[Opening DATA TO USE section]

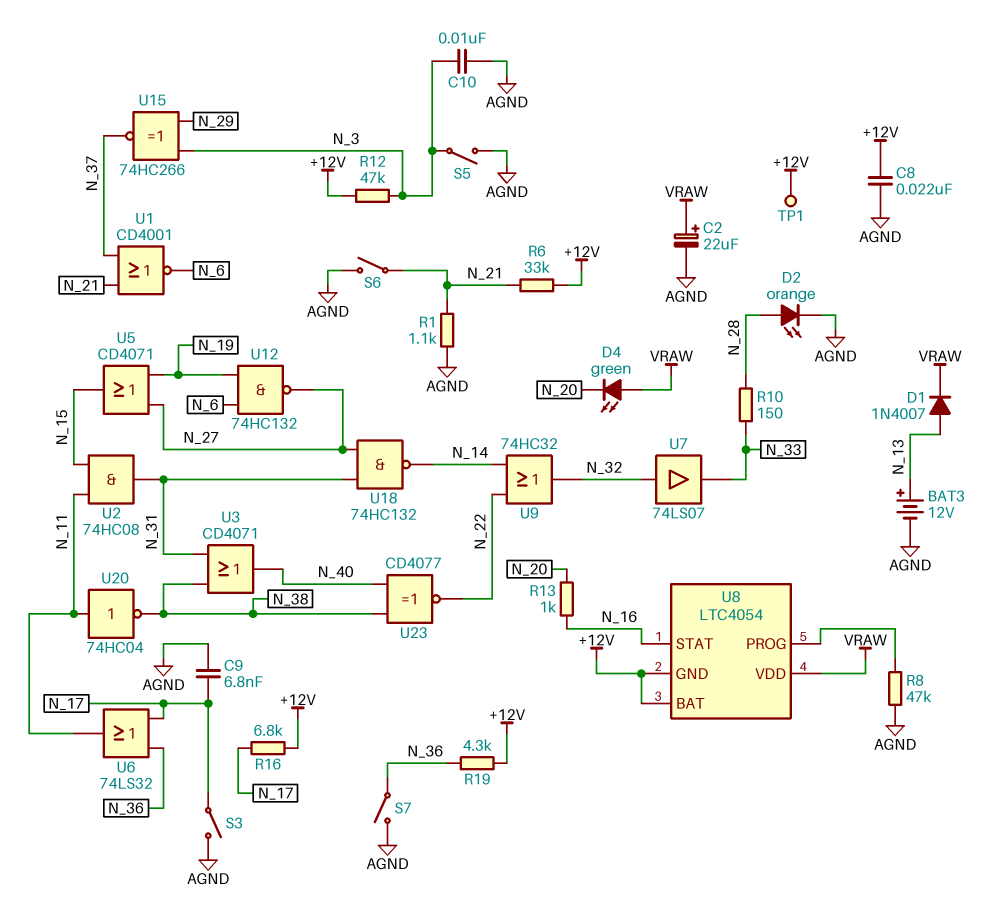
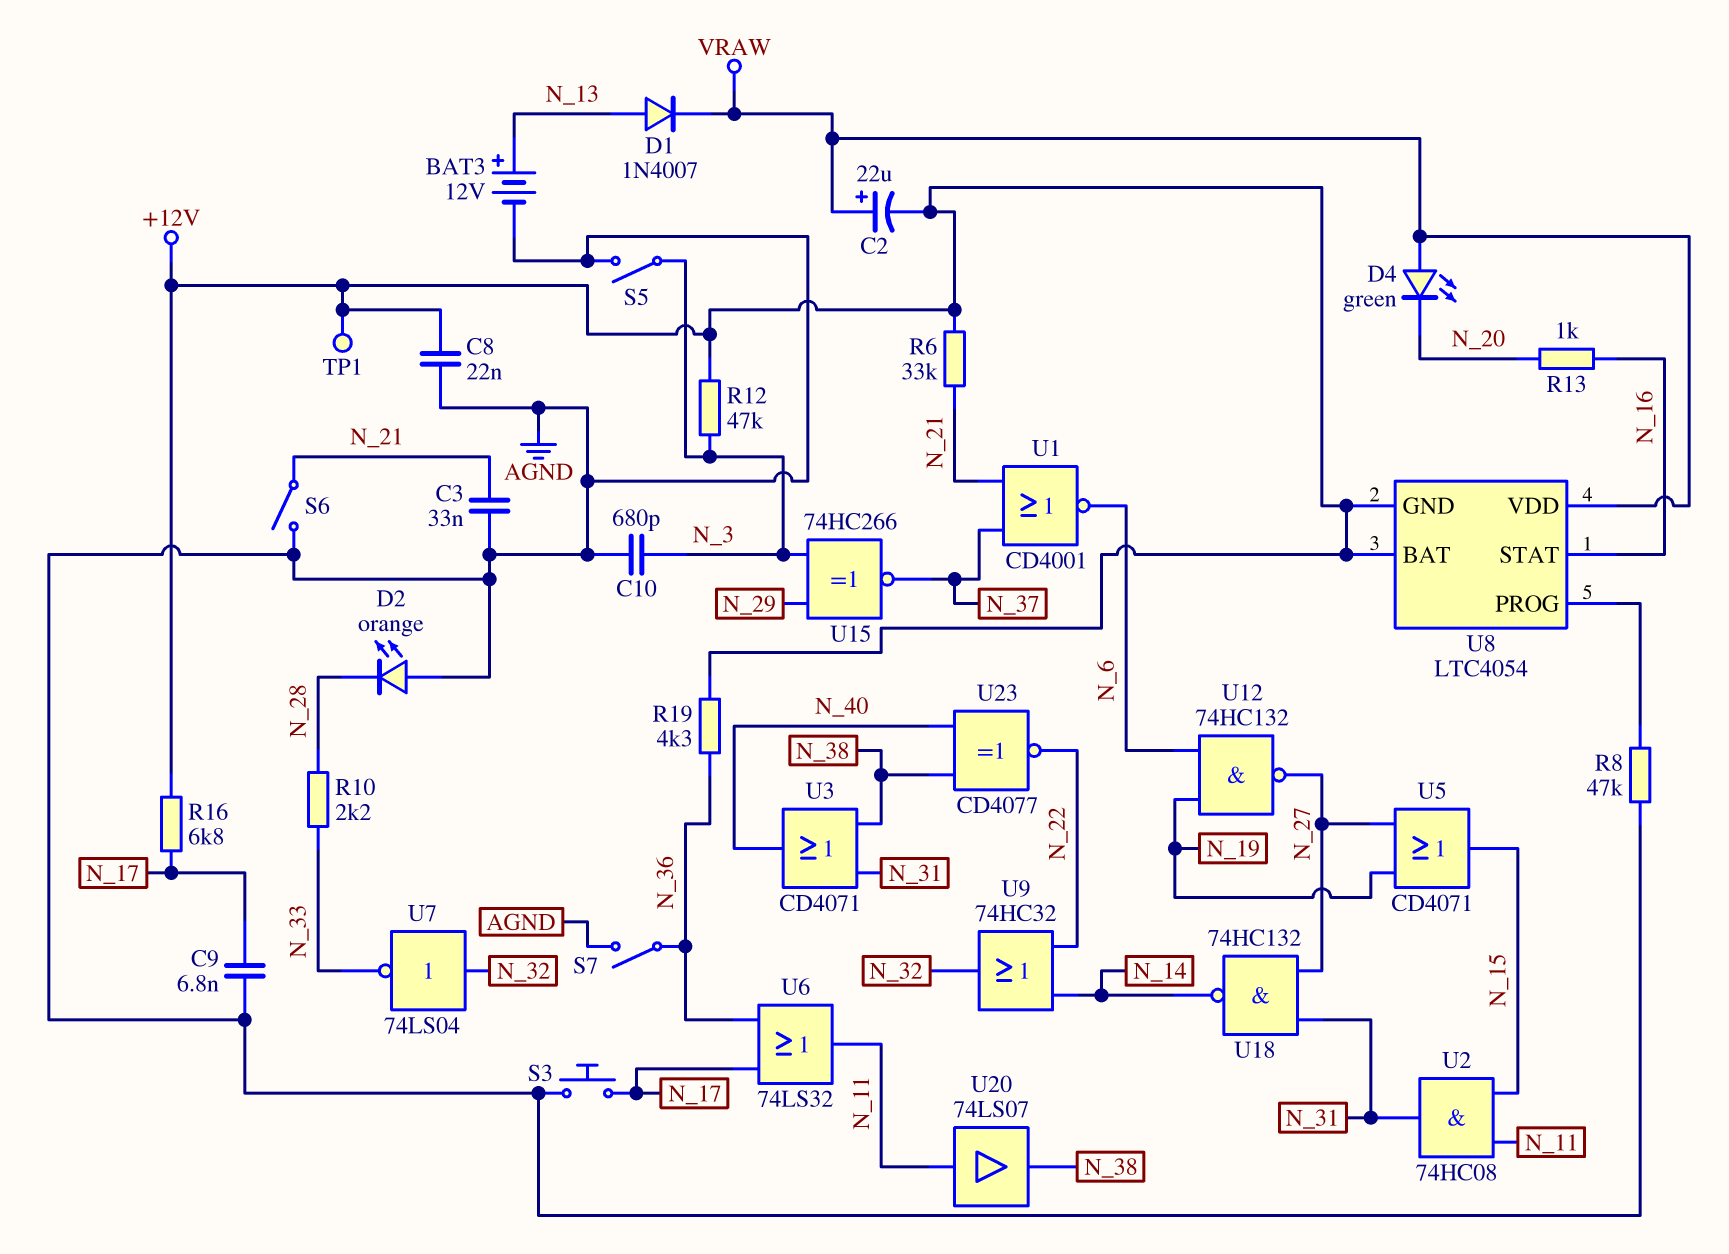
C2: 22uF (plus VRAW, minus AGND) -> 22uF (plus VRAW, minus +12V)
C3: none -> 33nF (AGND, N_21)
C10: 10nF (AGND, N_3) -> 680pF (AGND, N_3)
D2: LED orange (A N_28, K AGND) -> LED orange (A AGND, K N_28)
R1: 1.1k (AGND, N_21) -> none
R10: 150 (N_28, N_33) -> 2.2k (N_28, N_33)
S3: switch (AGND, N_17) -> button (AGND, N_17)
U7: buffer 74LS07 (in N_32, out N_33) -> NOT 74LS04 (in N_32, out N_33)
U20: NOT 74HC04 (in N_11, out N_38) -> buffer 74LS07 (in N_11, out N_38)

[Closing DATA TO USE section]

The material above must be set down word for word, with no picture carried over.

C2: 22uF (plus VRAW, minus AGND) -> 22uF (plus VRAW, minus +12V)
C3: none -> 33nF (AGND, N_21)
C10: 10nF (AGND, N_3) -> 680pF (AGND, N_3)
D2: LED orange (A N_28, K AGND) -> LED orange (A AGND, K N_28)
R1: 1.1k (AGND, N_21) -> none
R10: 150 (N_28, N_33) -> 2.2k (N_28, N_33)
S3: switch (AGND, N_17) -> button (AGND, N_17)
U7: buffer 74LS07 (in N_32, out N_33) -> NOT 74LS04 (in N_32, out N_33)
U20: NOT 74HC04 (in N_11, out N_38) -> buffer 74LS07 (in N_11, out N_38)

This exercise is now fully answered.